> Work instructions:
What lines of the data hold the string "from"? Pull each one out.

> Input for this task:

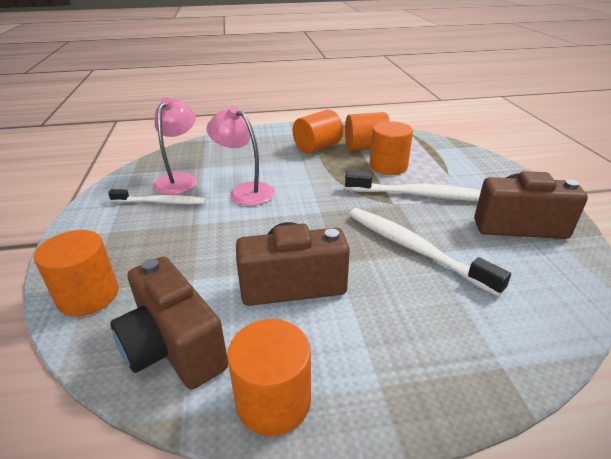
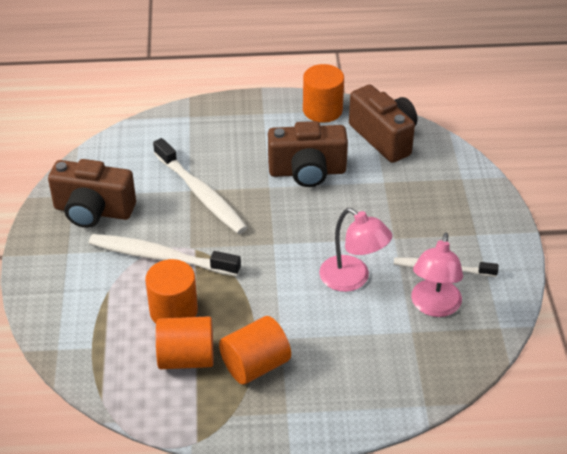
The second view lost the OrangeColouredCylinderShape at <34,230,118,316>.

--

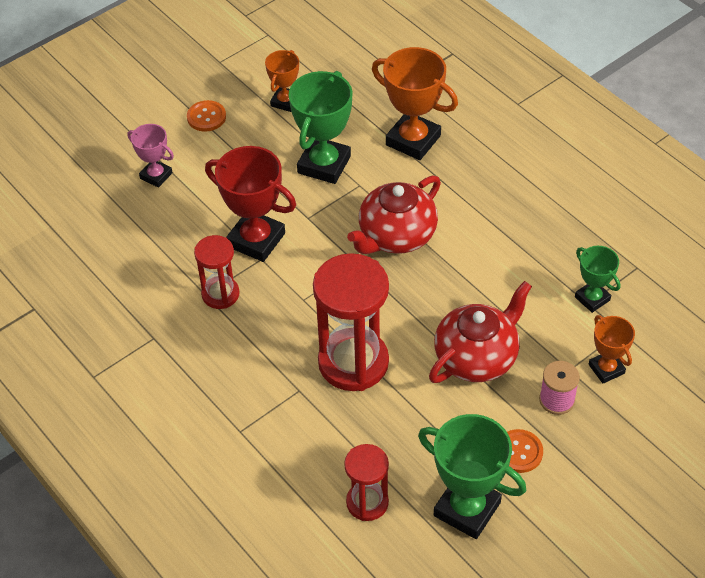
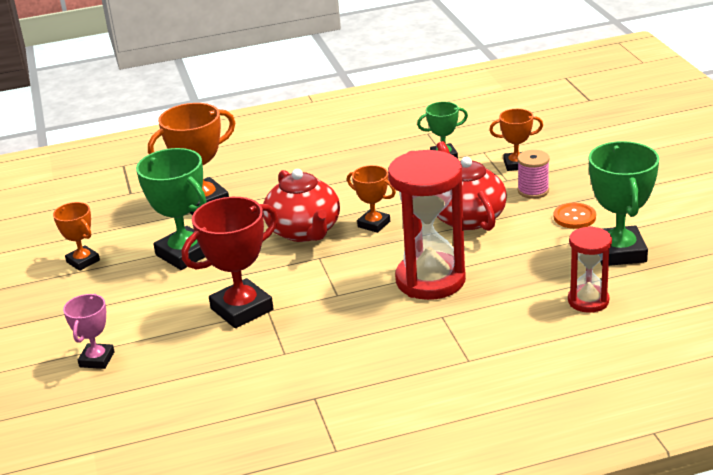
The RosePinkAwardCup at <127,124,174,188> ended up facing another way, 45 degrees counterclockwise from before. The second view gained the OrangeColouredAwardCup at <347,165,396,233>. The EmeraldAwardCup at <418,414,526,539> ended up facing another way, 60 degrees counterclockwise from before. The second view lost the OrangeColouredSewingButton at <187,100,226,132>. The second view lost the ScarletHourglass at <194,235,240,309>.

* * *

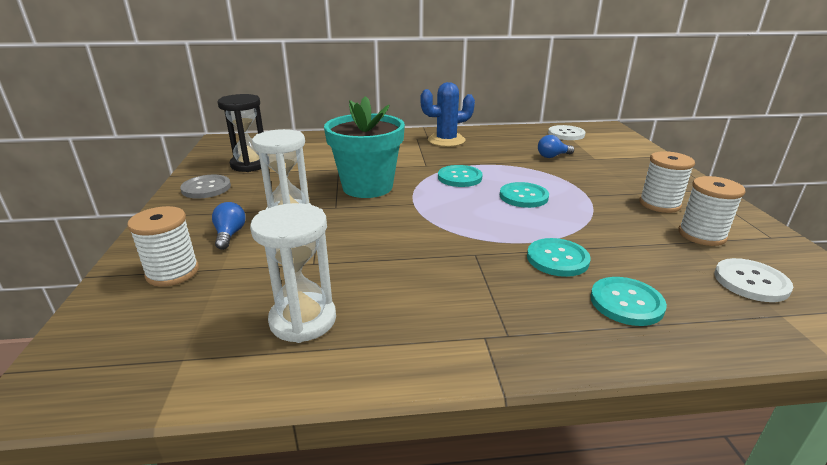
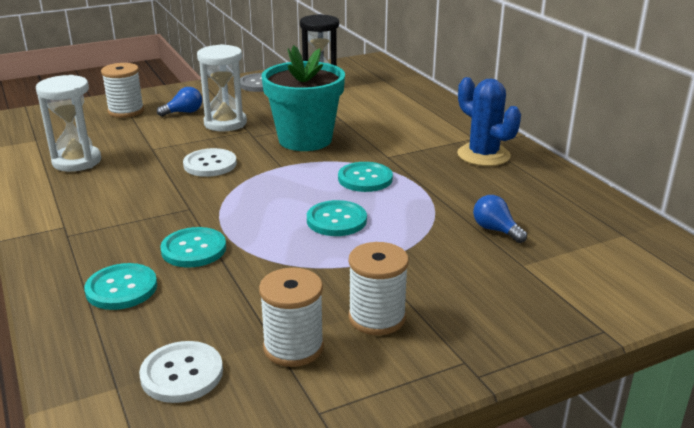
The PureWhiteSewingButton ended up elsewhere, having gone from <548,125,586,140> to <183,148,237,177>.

> Answer to this exercise:
The RosePinkAwardCup at <127,124,174,188> ended up facing another way, 45 degrees counterclockwise from before. The second view gained the OrangeColouredAwardCup at <347,165,396,233>. The EmeraldAwardCup at <418,414,526,539> ended up facing another way, 60 degrees counterclockwise from before. The second view lost the OrangeColouredSewingButton at <187,100,226,132>. The second view lost the ScarletHourglass at <194,235,240,309>.
The PureWhiteSewingButton ended up elsewhere, having gone from <548,125,586,140> to <183,148,237,177>.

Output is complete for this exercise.